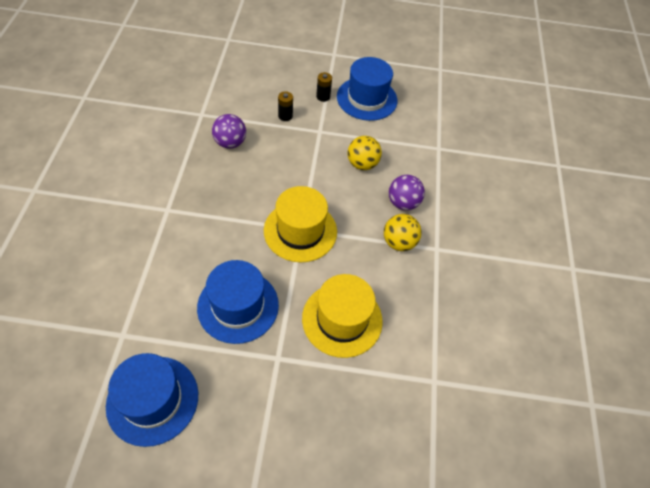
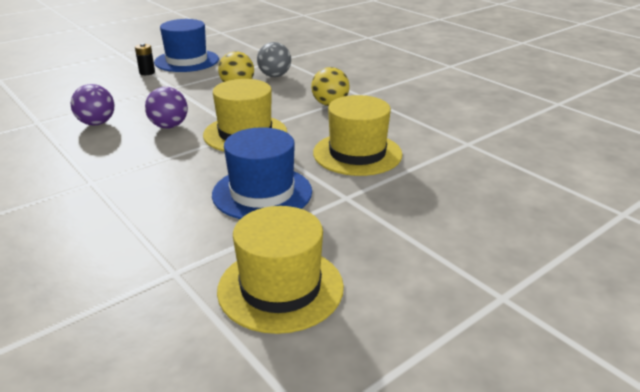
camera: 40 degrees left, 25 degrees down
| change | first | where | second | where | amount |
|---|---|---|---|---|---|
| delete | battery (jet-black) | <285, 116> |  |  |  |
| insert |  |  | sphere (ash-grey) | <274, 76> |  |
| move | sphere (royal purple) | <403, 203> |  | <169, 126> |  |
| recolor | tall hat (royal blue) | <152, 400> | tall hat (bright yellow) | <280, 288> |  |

+++

Would you please print out all the records above exactly, minus any pictures?

camera: 40 degrees left, 25 degrees down
| change | first | where | second | where | amount |
|---|---|---|---|---|---|
| delete | battery (jet-black) | <285, 116> |  |  |  |
| insert |  |  | sphere (ash-grey) | <274, 76> |  |
| move | sphere (royal purple) | <403, 203> |  | <169, 126> |  |
| recolor | tall hat (royal blue) | <152, 400> | tall hat (bright yellow) | <280, 288> |  |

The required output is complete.